* **Activity**
Read the entries below and pull out each line with the string "none".

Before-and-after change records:
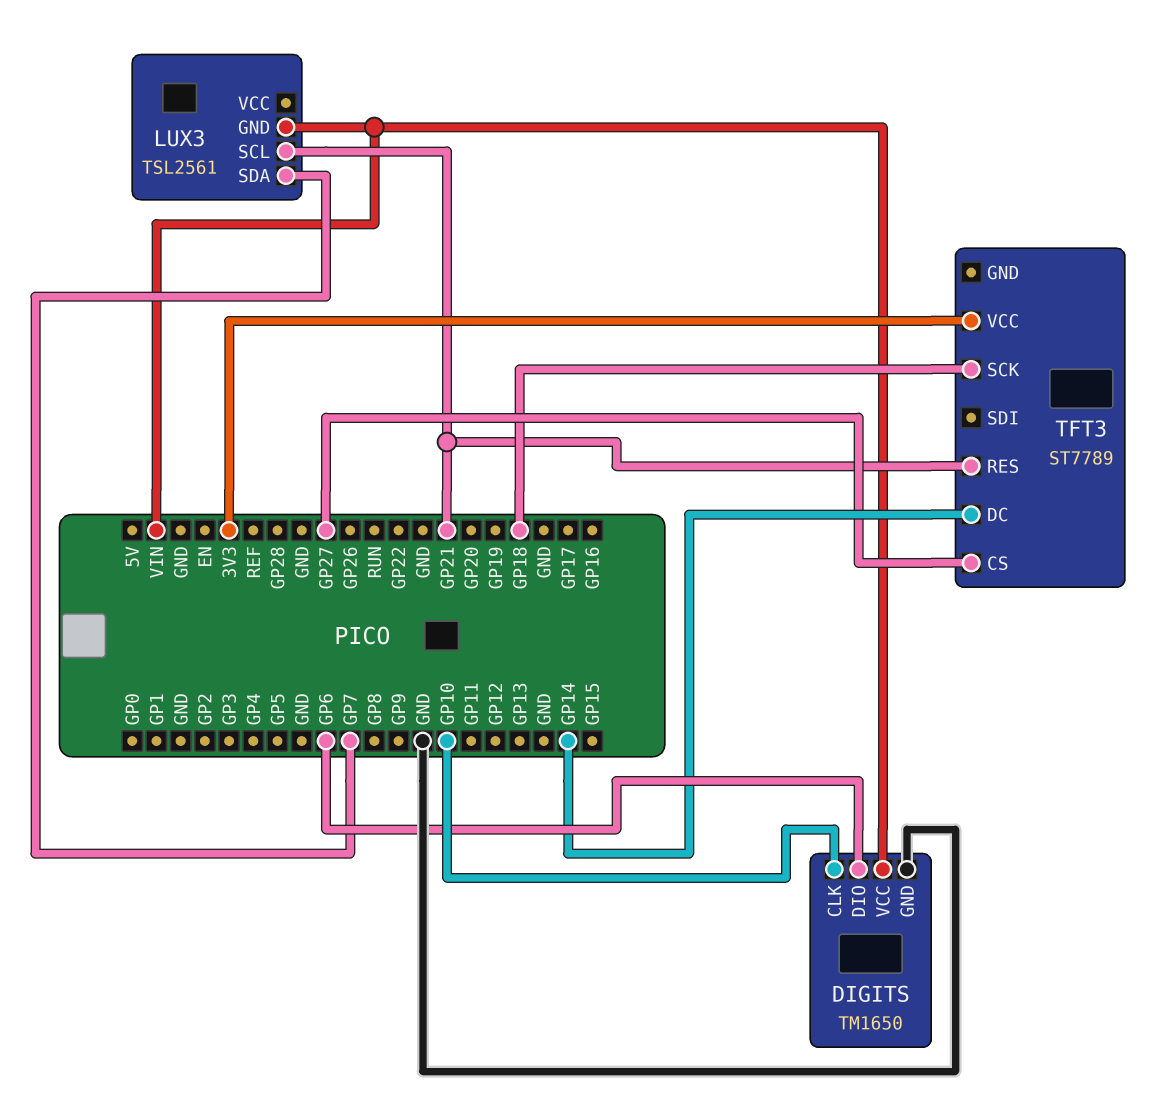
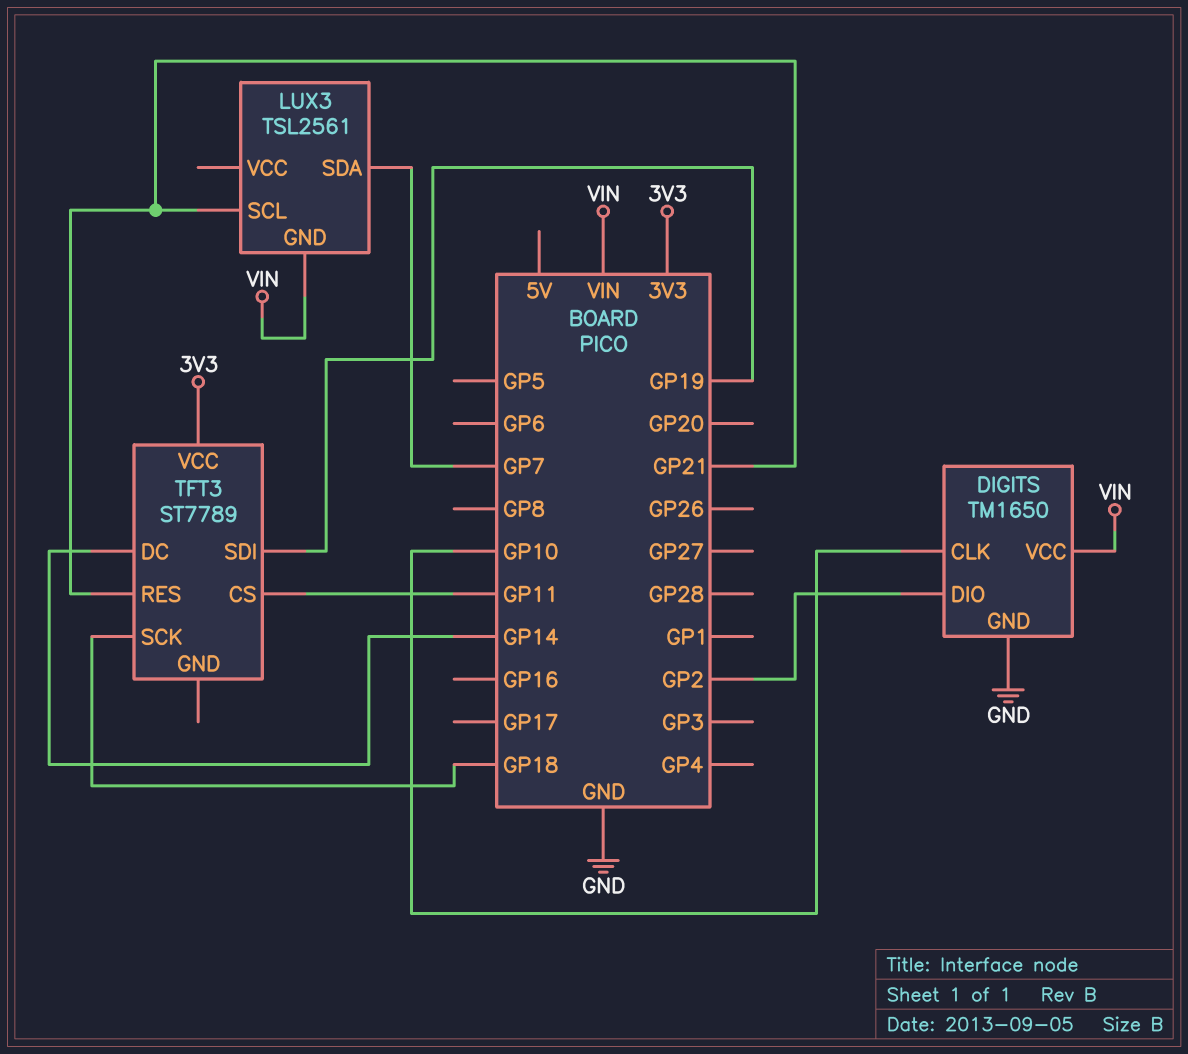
DIGITS pin DIO: GP6 -> GP2
TFT3 pin CS: GP27 -> GP11
TFT3 pin SDI: none -> GP19

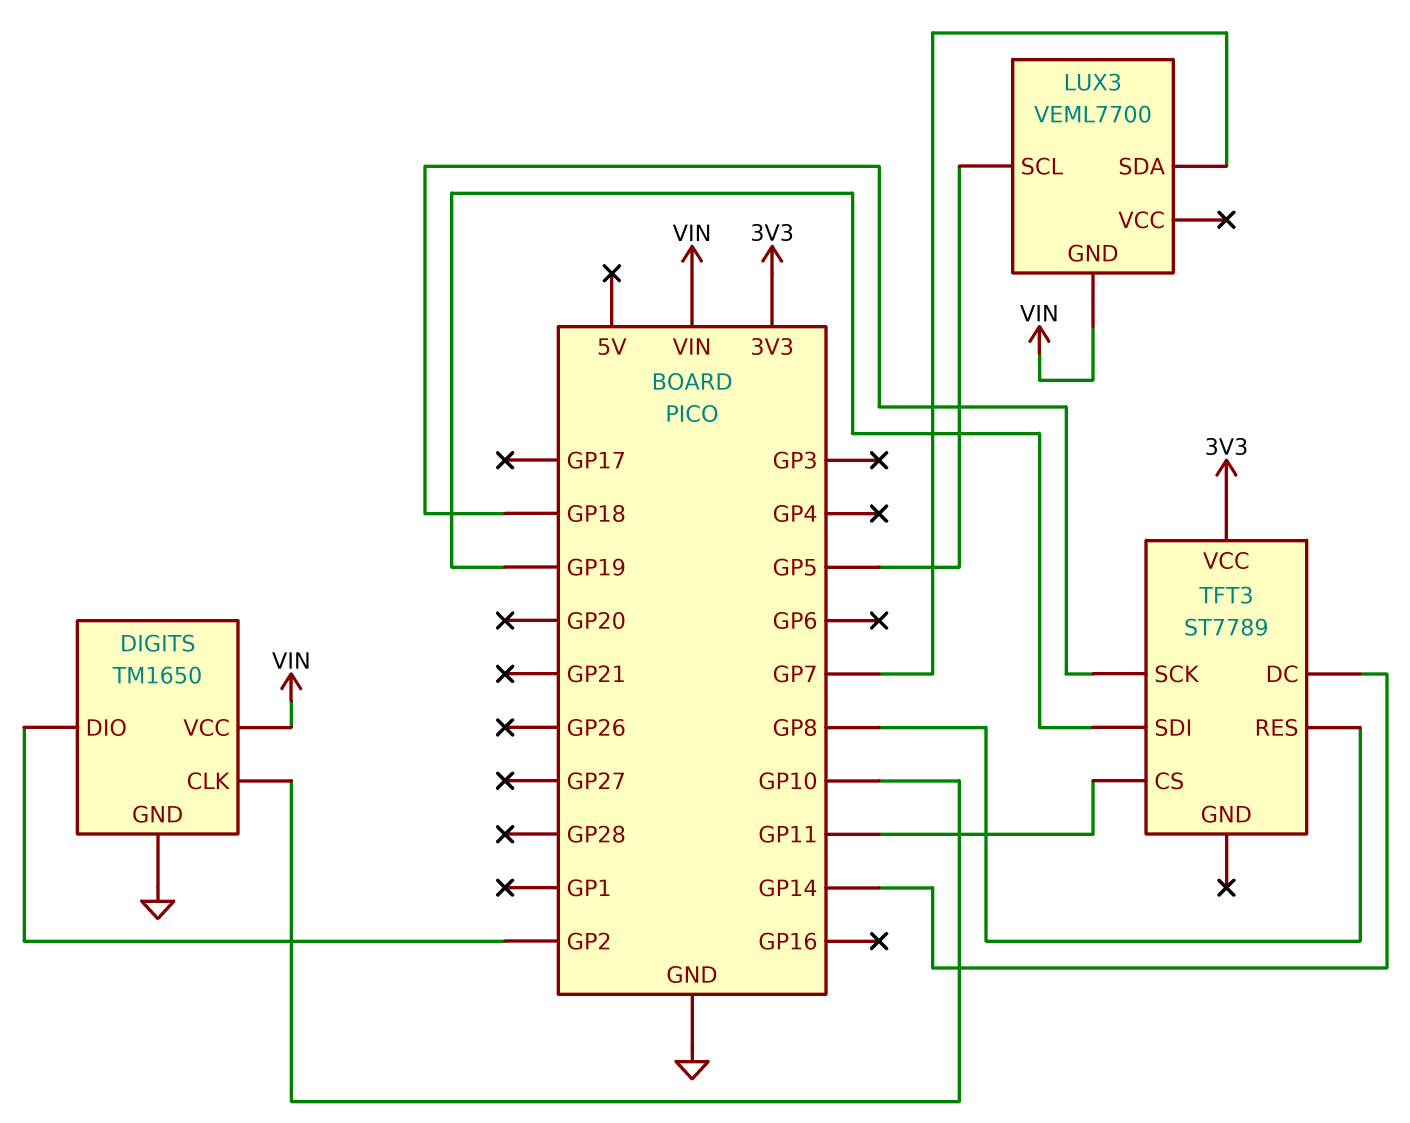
LUX3: TSL2561 -> VEML7700
LUX3 pin SCL: GP21 -> GP5
TFT3 pin RES: GP21 -> GP8

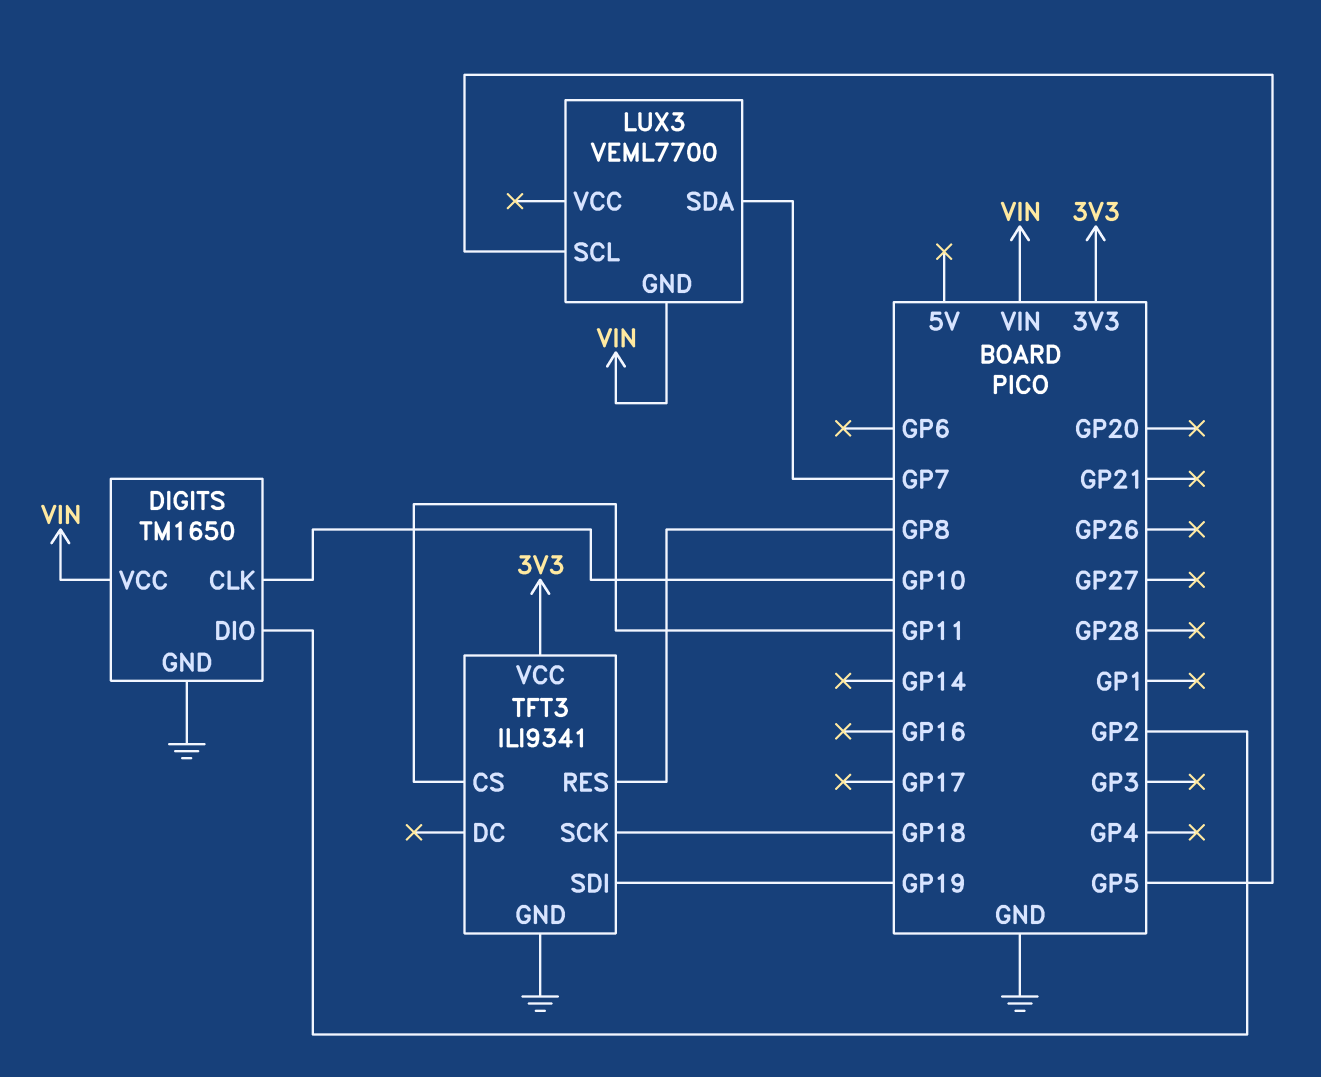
TFT3: ST7789 -> ILI9341
TFT3 pin DC: GP14 -> none
TFT3 pin GND: none -> GND

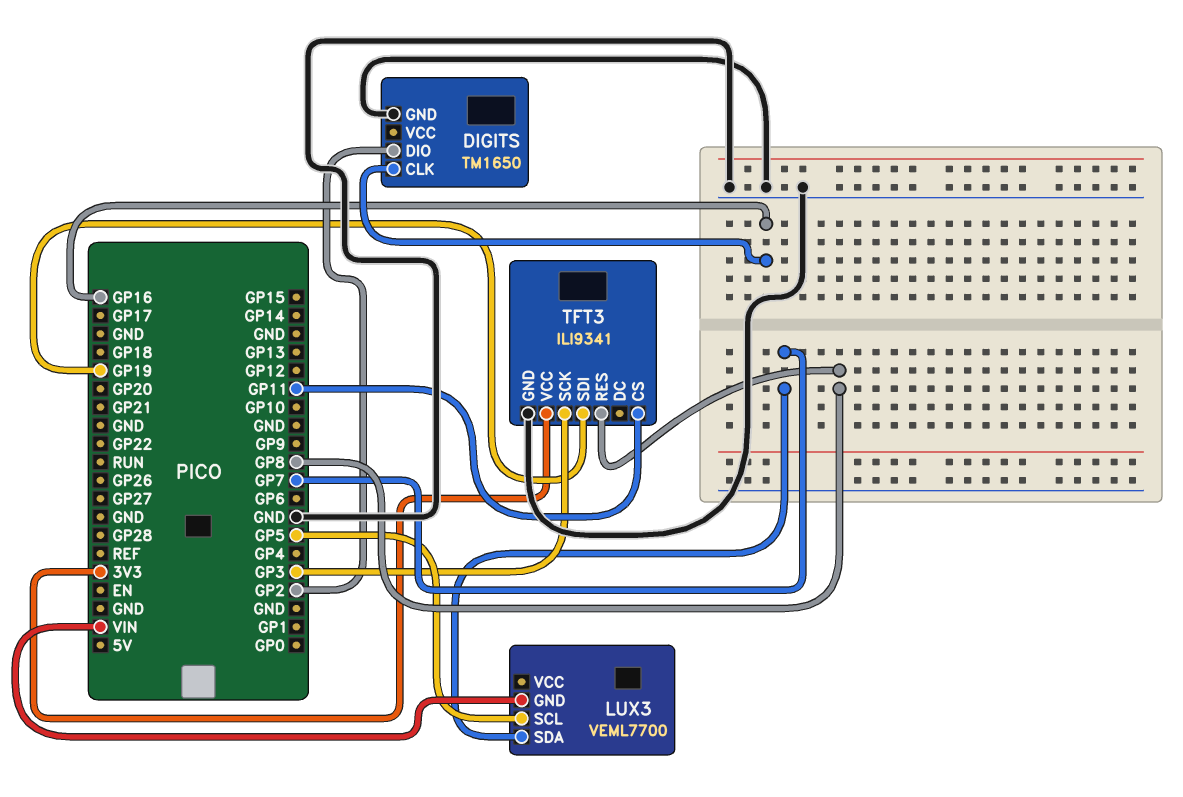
DIGITS pin CLK: GP10 -> GP16
DIGITS pin VCC: VIN -> none
TFT3 pin SCK: GP18 -> GP3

* **Solution**
TFT3 pin SDI: none -> GP19
TFT3 pin DC: GP14 -> none
TFT3 pin GND: none -> GND
DIGITS pin VCC: VIN -> none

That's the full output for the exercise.